Change detection data
*** Begin section ***

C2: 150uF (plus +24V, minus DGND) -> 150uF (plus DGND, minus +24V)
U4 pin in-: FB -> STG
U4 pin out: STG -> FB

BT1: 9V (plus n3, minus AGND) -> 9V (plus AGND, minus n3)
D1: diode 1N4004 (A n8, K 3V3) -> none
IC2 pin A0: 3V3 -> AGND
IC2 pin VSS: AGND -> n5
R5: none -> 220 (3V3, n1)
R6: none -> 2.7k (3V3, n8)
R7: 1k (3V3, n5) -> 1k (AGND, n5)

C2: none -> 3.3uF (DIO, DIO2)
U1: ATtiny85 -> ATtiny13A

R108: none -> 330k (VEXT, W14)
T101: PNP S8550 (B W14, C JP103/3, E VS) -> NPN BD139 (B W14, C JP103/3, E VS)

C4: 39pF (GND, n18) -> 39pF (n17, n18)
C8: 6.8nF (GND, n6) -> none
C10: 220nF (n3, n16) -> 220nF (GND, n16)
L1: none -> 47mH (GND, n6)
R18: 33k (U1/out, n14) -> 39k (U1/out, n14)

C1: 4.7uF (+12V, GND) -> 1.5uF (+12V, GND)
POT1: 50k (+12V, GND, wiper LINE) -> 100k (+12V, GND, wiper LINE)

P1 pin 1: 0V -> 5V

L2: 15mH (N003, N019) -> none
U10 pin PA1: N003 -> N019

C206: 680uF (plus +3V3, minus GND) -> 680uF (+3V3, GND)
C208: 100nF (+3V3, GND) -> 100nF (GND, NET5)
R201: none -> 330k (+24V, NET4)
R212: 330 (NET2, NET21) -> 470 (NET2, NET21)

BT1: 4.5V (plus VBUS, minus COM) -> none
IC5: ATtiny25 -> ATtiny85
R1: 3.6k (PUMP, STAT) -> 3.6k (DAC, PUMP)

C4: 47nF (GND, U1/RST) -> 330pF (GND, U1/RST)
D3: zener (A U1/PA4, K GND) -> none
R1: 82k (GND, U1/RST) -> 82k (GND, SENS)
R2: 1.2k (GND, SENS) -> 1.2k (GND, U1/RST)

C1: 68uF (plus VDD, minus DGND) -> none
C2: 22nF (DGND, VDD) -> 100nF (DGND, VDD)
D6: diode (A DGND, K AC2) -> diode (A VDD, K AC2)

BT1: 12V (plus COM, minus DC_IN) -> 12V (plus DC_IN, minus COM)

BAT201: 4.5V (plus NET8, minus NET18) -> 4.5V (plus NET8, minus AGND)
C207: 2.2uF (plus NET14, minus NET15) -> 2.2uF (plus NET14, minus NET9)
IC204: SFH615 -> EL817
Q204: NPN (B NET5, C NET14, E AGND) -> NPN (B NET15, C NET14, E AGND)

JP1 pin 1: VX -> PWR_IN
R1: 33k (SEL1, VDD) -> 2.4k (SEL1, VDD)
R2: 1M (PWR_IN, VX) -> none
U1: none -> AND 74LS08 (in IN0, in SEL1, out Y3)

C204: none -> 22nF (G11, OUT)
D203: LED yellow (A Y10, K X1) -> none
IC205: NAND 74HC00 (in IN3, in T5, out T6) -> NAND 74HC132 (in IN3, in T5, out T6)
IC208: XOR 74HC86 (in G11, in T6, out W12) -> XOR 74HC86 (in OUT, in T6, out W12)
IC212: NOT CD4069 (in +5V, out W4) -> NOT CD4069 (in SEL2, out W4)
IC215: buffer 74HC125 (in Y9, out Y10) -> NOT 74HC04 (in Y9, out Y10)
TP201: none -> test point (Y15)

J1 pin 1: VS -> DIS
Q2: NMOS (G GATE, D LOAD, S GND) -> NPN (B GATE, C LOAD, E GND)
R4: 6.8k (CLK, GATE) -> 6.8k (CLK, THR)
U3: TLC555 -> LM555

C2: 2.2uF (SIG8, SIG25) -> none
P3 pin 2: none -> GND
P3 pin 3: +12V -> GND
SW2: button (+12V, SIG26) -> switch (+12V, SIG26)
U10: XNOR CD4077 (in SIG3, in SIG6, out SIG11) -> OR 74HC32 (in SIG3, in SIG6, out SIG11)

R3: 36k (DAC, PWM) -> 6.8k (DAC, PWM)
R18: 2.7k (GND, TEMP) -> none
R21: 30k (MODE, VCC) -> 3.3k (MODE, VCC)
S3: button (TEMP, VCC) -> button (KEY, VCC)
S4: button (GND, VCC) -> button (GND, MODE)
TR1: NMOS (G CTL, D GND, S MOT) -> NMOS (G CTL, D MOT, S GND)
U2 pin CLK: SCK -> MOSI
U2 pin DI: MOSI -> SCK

*** End section ***

The records above are to be given again in full, exactly as written.

TASK RESULT —
C2: 150uF (plus +24V, minus DGND) -> 150uF (plus DGND, minus +24V)
U4 pin in-: FB -> STG
U4 pin out: STG -> FB

BT1: 9V (plus n3, minus AGND) -> 9V (plus AGND, minus n3)
D1: diode 1N4004 (A n8, K 3V3) -> none
IC2 pin A0: 3V3 -> AGND
IC2 pin VSS: AGND -> n5
R5: none -> 220 (3V3, n1)
R6: none -> 2.7k (3V3, n8)
R7: 1k (3V3, n5) -> 1k (AGND, n5)

C2: none -> 3.3uF (DIO, DIO2)
U1: ATtiny85 -> ATtiny13A

R108: none -> 330k (VEXT, W14)
T101: PNP S8550 (B W14, C JP103/3, E VS) -> NPN BD139 (B W14, C JP103/3, E VS)

C4: 39pF (GND, n18) -> 39pF (n17, n18)
C8: 6.8nF (GND, n6) -> none
C10: 220nF (n3, n16) -> 220nF (GND, n16)
L1: none -> 47mH (GND, n6)
R18: 33k (U1/out, n14) -> 39k (U1/out, n14)

C1: 4.7uF (+12V, GND) -> 1.5uF (+12V, GND)
POT1: 50k (+12V, GND, wiper LINE) -> 100k (+12V, GND, wiper LINE)

P1 pin 1: 0V -> 5V

L2: 15mH (N003, N019) -> none
U10 pin PA1: N003 -> N019

C206: 680uF (plus +3V3, minus GND) -> 680uF (+3V3, GND)
C208: 100nF (+3V3, GND) -> 100nF (GND, NET5)
R201: none -> 330k (+24V, NET4)
R212: 330 (NET2, NET21) -> 470 (NET2, NET21)

BT1: 4.5V (plus VBUS, minus COM) -> none
IC5: ATtiny25 -> ATtiny85
R1: 3.6k (PUMP, STAT) -> 3.6k (DAC, PUMP)

C4: 47nF (GND, U1/RST) -> 330pF (GND, U1/RST)
D3: zener (A U1/PA4, K GND) -> none
R1: 82k (GND, U1/RST) -> 82k (GND, SENS)
R2: 1.2k (GND, SENS) -> 1.2k (GND, U1/RST)

C1: 68uF (plus VDD, minus DGND) -> none
C2: 22nF (DGND, VDD) -> 100nF (DGND, VDD)
D6: diode (A DGND, K AC2) -> diode (A VDD, K AC2)

BT1: 12V (plus COM, minus DC_IN) -> 12V (plus DC_IN, minus COM)

BAT201: 4.5V (plus NET8, minus NET18) -> 4.5V (plus NET8, minus AGND)
C207: 2.2uF (plus NET14, minus NET15) -> 2.2uF (plus NET14, minus NET9)
IC204: SFH615 -> EL817
Q204: NPN (B NET5, C NET14, E AGND) -> NPN (B NET15, C NET14, E AGND)

JP1 pin 1: VX -> PWR_IN
R1: 33k (SEL1, VDD) -> 2.4k (SEL1, VDD)
R2: 1M (PWR_IN, VX) -> none
U1: none -> AND 74LS08 (in IN0, in SEL1, out Y3)

C204: none -> 22nF (G11, OUT)
D203: LED yellow (A Y10, K X1) -> none
IC205: NAND 74HC00 (in IN3, in T5, out T6) -> NAND 74HC132 (in IN3, in T5, out T6)
IC208: XOR 74HC86 (in G11, in T6, out W12) -> XOR 74HC86 (in OUT, in T6, out W12)
IC212: NOT CD4069 (in +5V, out W4) -> NOT CD4069 (in SEL2, out W4)
IC215: buffer 74HC125 (in Y9, out Y10) -> NOT 74HC04 (in Y9, out Y10)
TP201: none -> test point (Y15)

J1 pin 1: VS -> DIS
Q2: NMOS (G GATE, D LOAD, S GND) -> NPN (B GATE, C LOAD, E GND)
R4: 6.8k (CLK, GATE) -> 6.8k (CLK, THR)
U3: TLC555 -> LM555

C2: 2.2uF (SIG8, SIG25) -> none
P3 pin 2: none -> GND
P3 pin 3: +12V -> GND
SW2: button (+12V, SIG26) -> switch (+12V, SIG26)
U10: XNOR CD4077 (in SIG3, in SIG6, out SIG11) -> OR 74HC32 (in SIG3, in SIG6, out SIG11)

R3: 36k (DAC, PWM) -> 6.8k (DAC, PWM)
R18: 2.7k (GND, TEMP) -> none
R21: 30k (MODE, VCC) -> 3.3k (MODE, VCC)
S3: button (TEMP, VCC) -> button (KEY, VCC)
S4: button (GND, VCC) -> button (GND, MODE)
TR1: NMOS (G CTL, D GND, S MOT) -> NMOS (G CTL, D MOT, S GND)
U2 pin CLK: SCK -> MOSI
U2 pin DI: MOSI -> SCK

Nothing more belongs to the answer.